▸ Your instructions: Only a slice of the listing below is wanted. Retype the lines from the one containing "camera: 30 degrees right, 10 degrees down" through the one containing "(697, 606) = (657, 563): green", exactly, both ends included.

▸ Entries shown:
- - - -

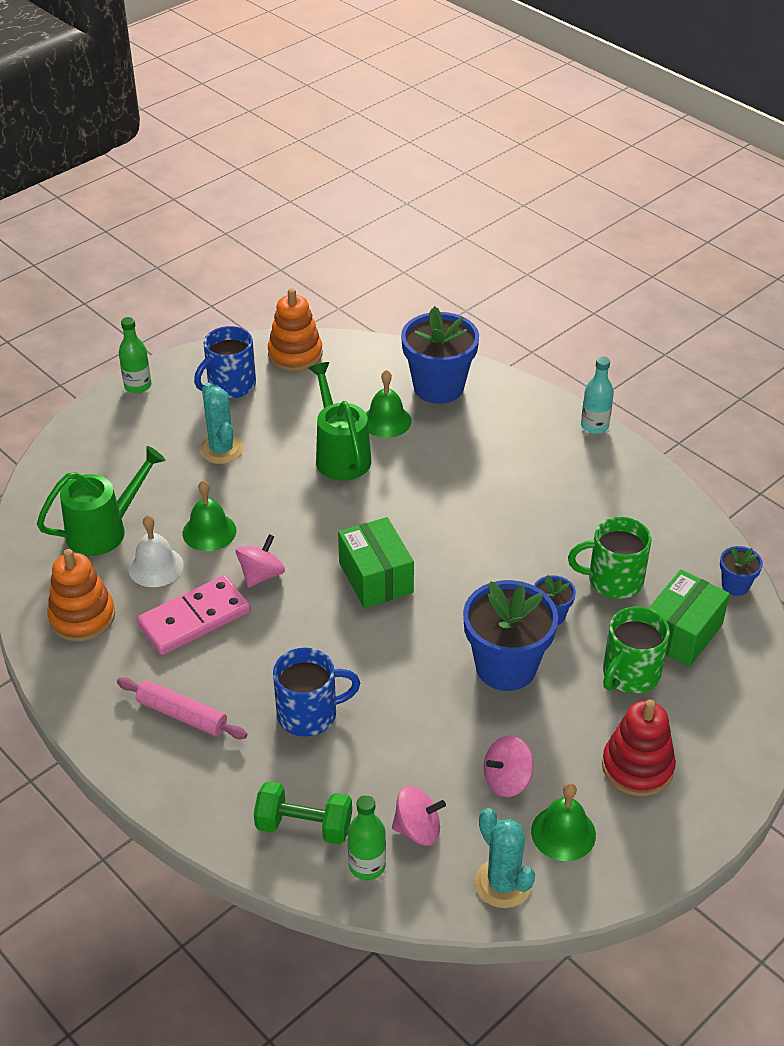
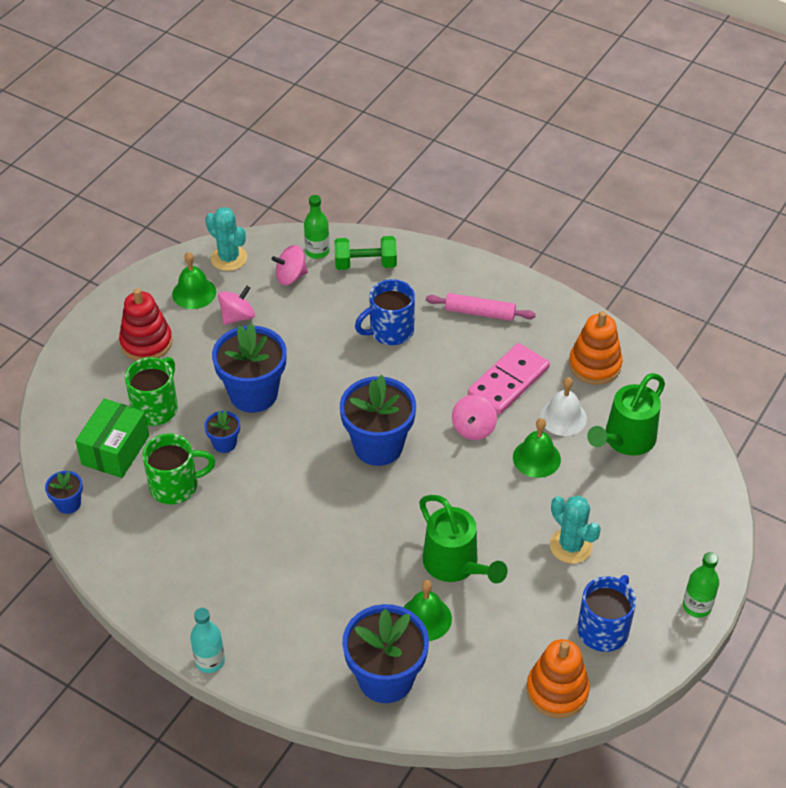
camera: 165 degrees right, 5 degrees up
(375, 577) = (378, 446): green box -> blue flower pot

- - - -

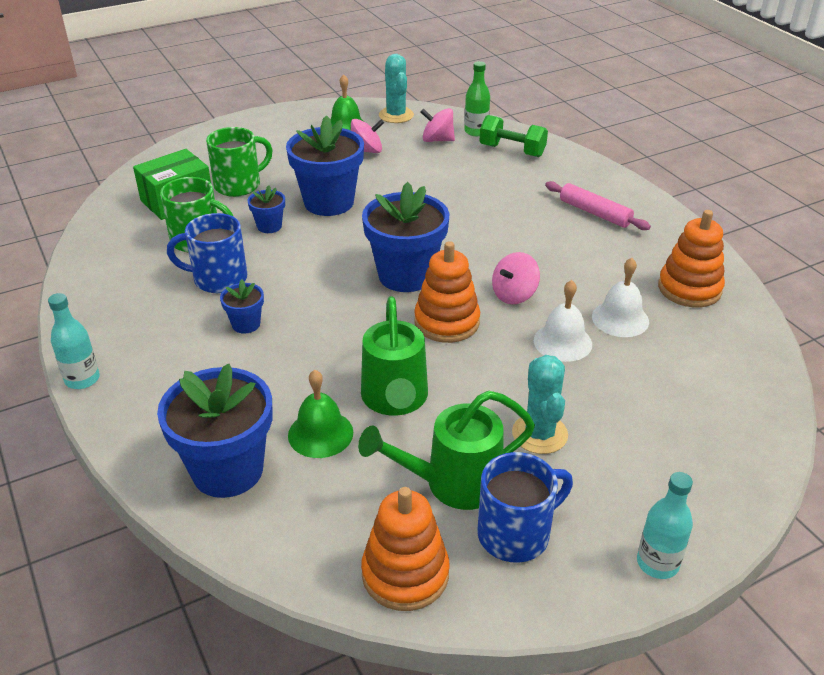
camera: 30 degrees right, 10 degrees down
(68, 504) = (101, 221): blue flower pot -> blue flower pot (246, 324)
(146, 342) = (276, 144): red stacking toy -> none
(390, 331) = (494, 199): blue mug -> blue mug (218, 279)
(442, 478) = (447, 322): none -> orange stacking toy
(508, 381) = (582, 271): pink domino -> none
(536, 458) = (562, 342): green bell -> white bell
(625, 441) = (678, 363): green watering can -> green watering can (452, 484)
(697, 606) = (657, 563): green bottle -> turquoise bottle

- - - -

▸ Written solution:
camera: 30 degrees right, 10 degrees down
(68, 504) = (101, 221): blue flower pot -> blue flower pot (246, 324)
(146, 342) = (276, 144): red stacking toy -> none
(390, 331) = (494, 199): blue mug -> blue mug (218, 279)
(442, 478) = (447, 322): none -> orange stacking toy
(508, 381) = (582, 271): pink domino -> none
(536, 458) = (562, 342): green bell -> white bell
(625, 441) = (678, 363): green watering can -> green watering can (452, 484)
(697, 606) = (657, 563): green bottle -> turquoise bottle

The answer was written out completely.